• [EXERCISE]
Copy each line below in which the string "none" occurs.

(Stored data)
● ● ●

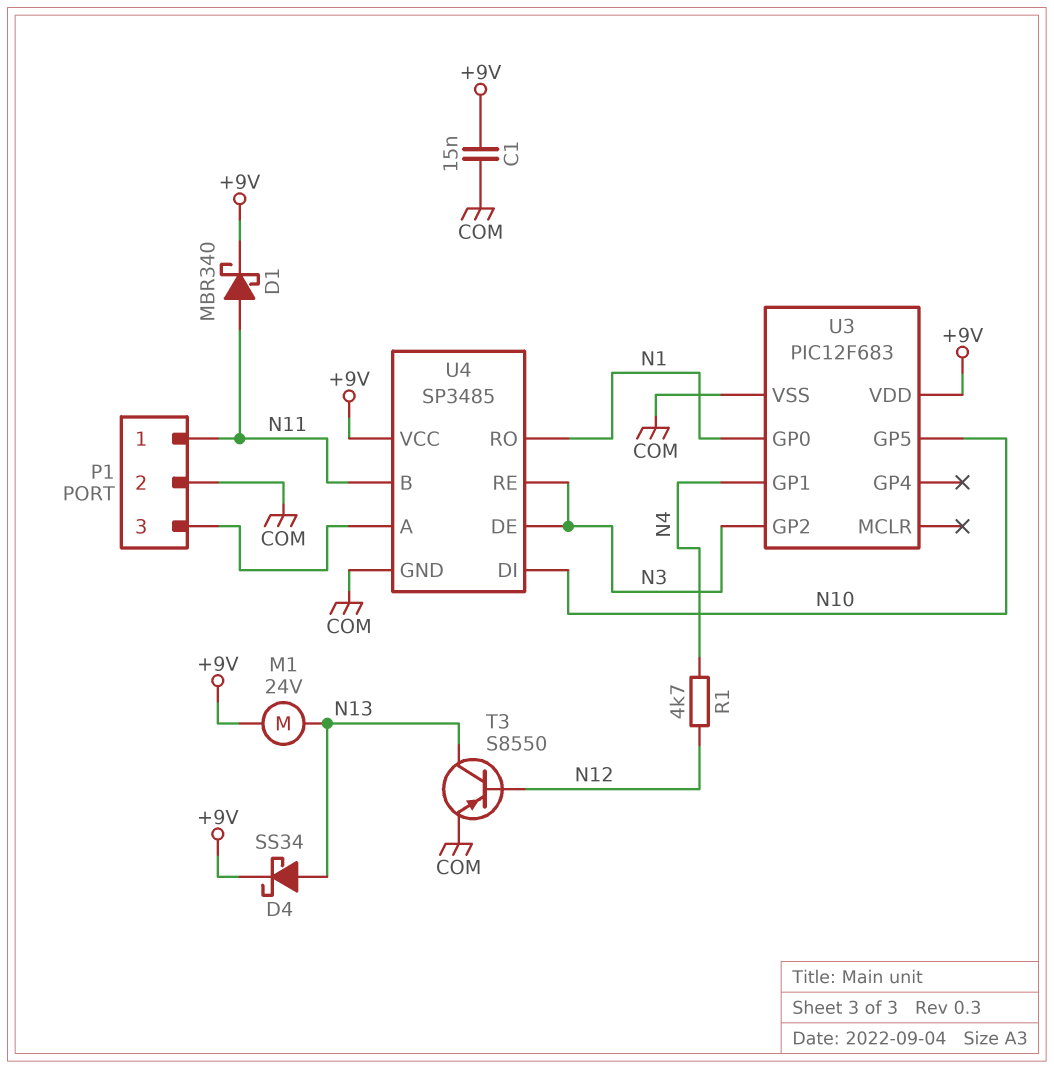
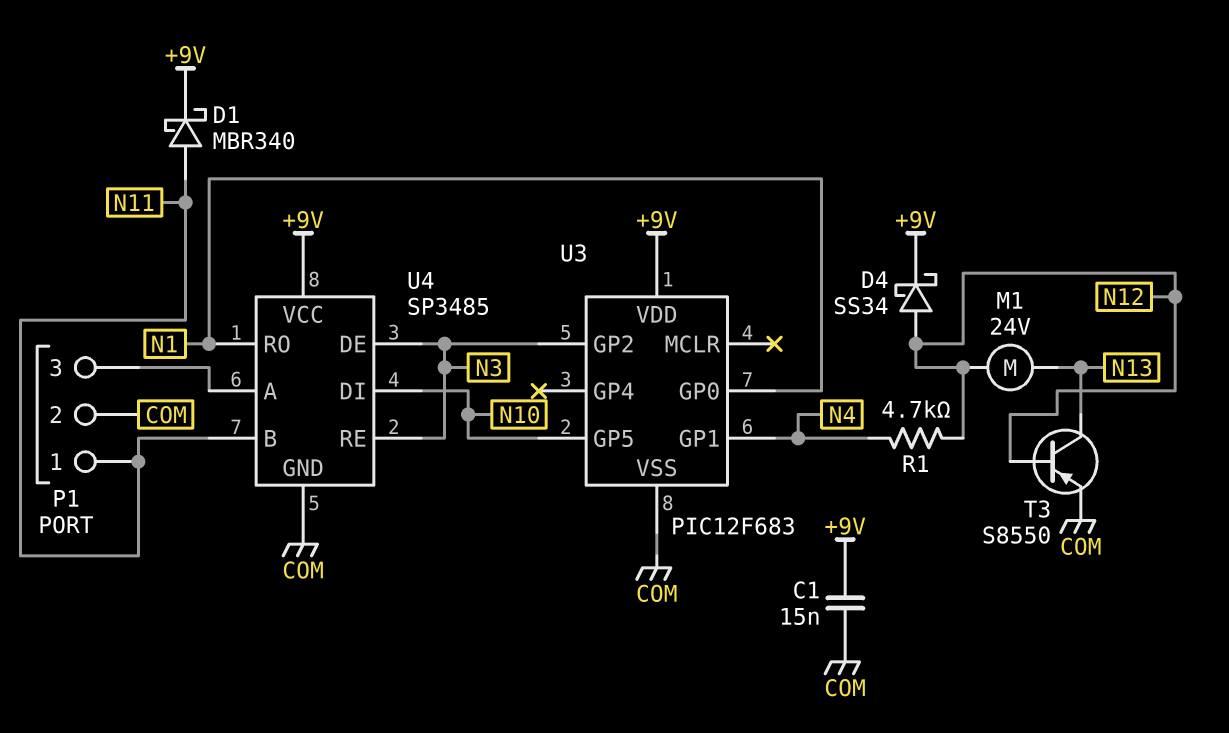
D4: schottky SS34 (A N13, K +9V) -> schottky SS34 (A N12, K +9V)
M1: motor 24V (+9V, N13) -> motor 24V (N12, N13)

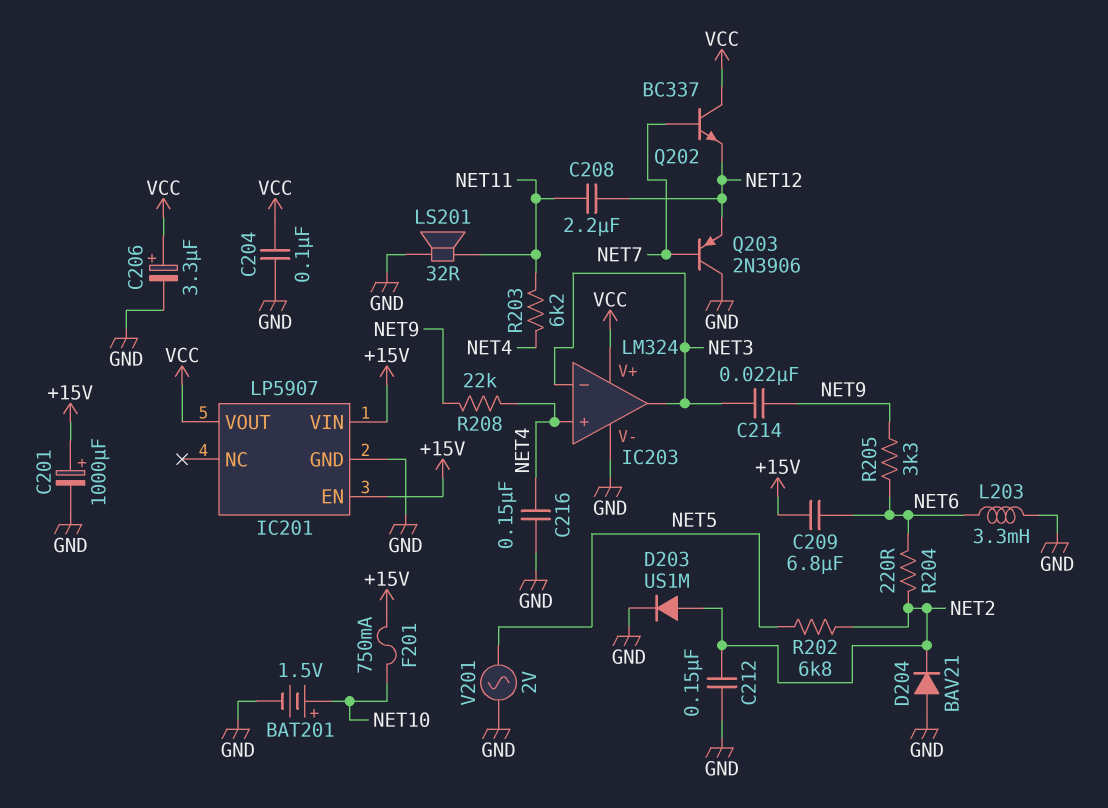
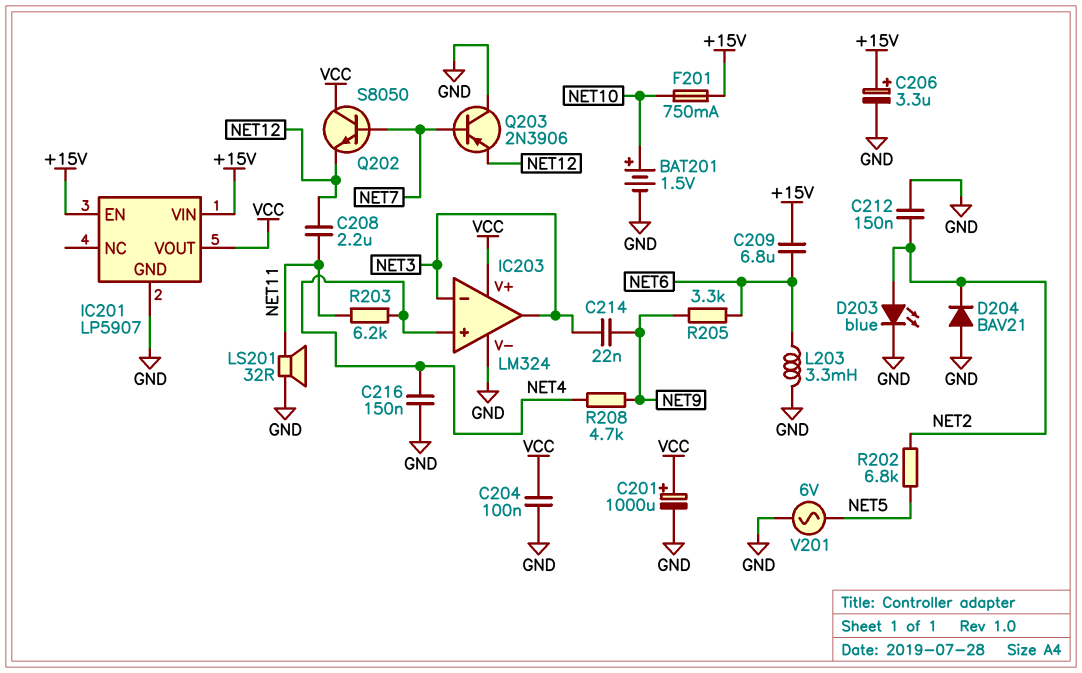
C201: 1000uF (plus +15V, minus GND) -> 1000uF (plus VCC, minus GND)
C206: 3.3uF (plus VCC, minus GND) -> 3.3uF (plus +15V, minus GND)
D203: diode US1M (A NET2, K GND) -> LED blue (A NET2, K GND)
Q202: NPN BC337 (B NET7, C VCC, E NET12) -> NPN S8050 (B NET7, C VCC, E NET12)
R204: 220 (NET2, NET6) -> none
R208: 22k (NET4, NET9) -> 4.7k (NET4, NET9)
V201: AC 2V (GND, NET5) -> AC 6V (GND, NET5)

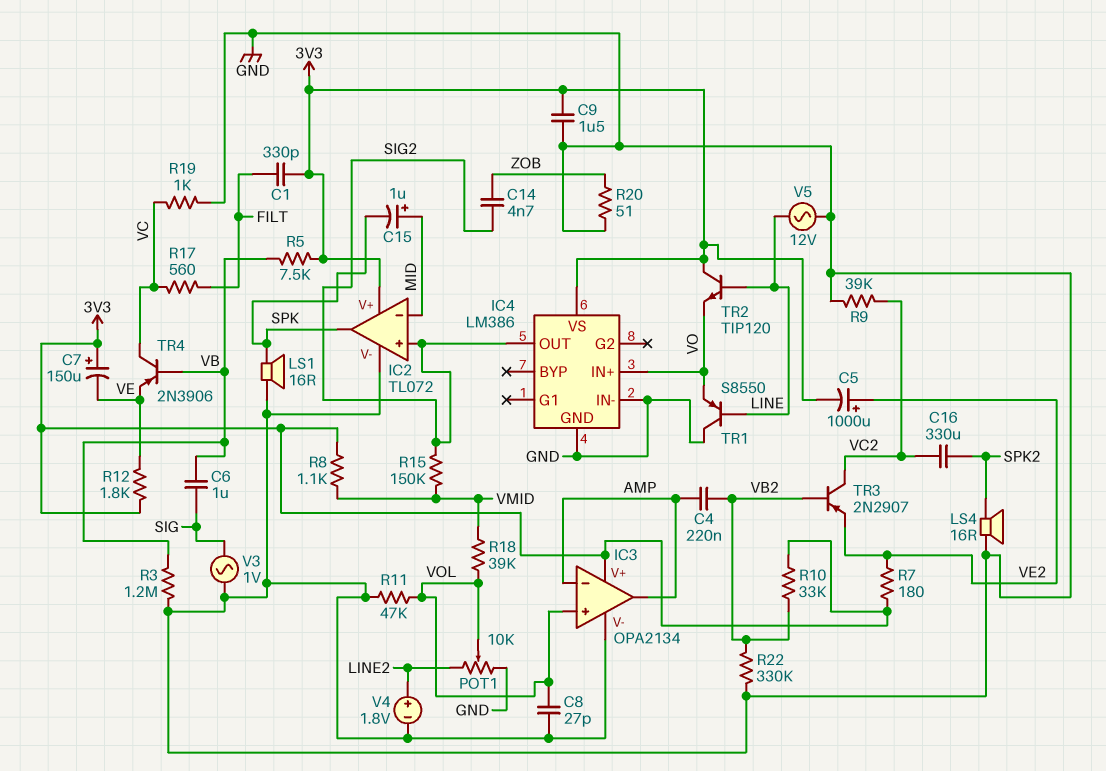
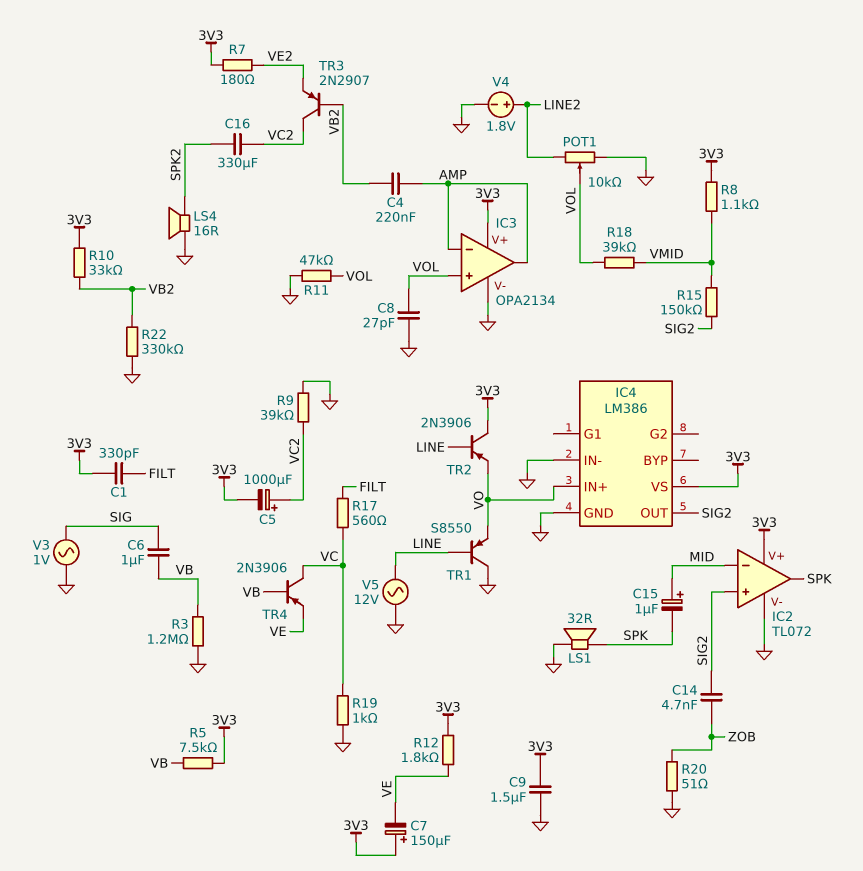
C5: 1000uF (plus VE2, minus 3V3) -> 1000uF (plus VC2, minus 3V3)
LS1: speaker 16R (GND, SPK) -> speaker 32R (GND, SPK)
TR2: NPN TIP120 (B LINE, C 3V3, E VO) -> PNP 2N3906 (B LINE, C 3V3, E VO)

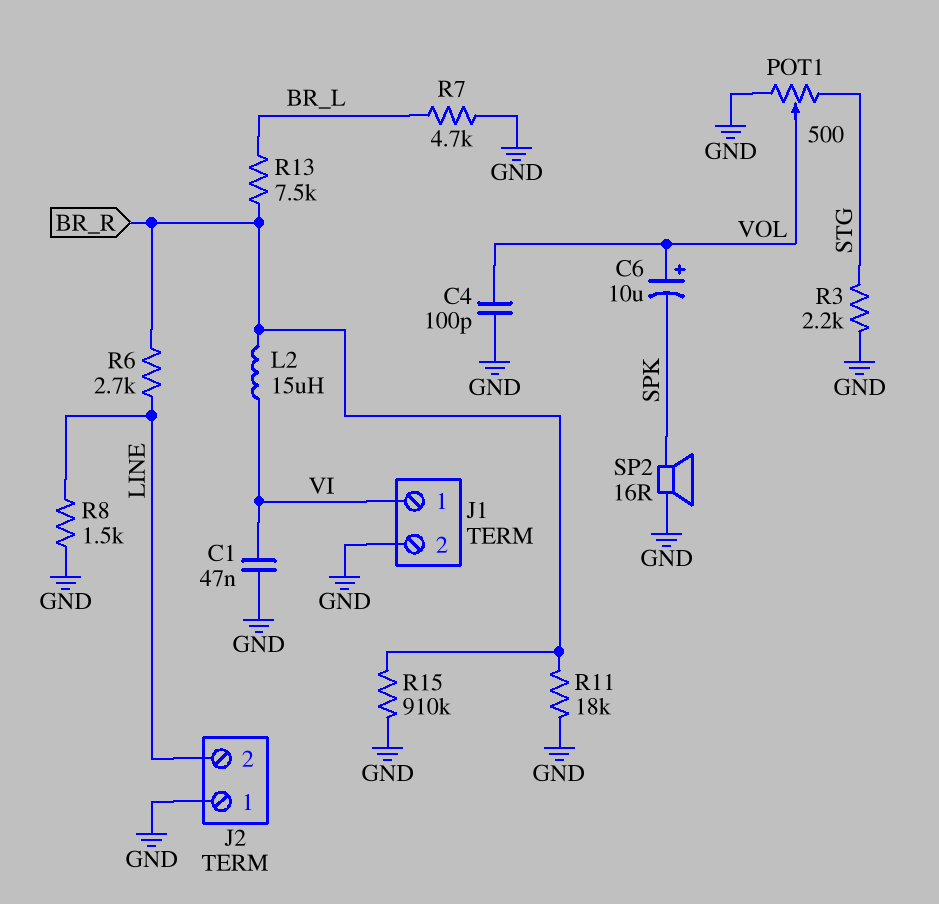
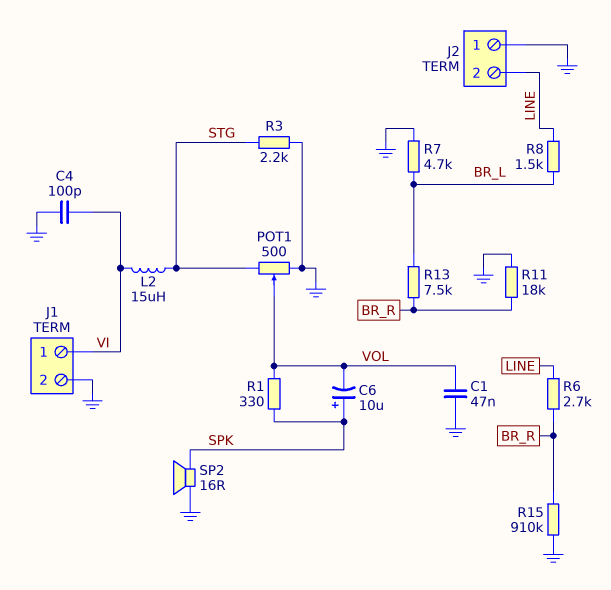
C1: 47nF (GND, VI) -> 47nF (GND, VOL)
C4: 100pF (GND, VOL) -> 100pF (GND, VI)
C6: 10uF (plus VOL, minus SPK) -> 10uF (plus SPK, minus VOL)
L2: 15uH (BR_R, VI) -> 15uH (STG, VI)
R1: none -> 330 (SPK, VOL)
R8: 1.5k (GND, LINE) -> 1.5k (BR_L, LINE)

● ● ●

• [WRITTEN ANSWER]
R204: 220 (NET2, NET6) -> none
R1: none -> 330 (SPK, VOL)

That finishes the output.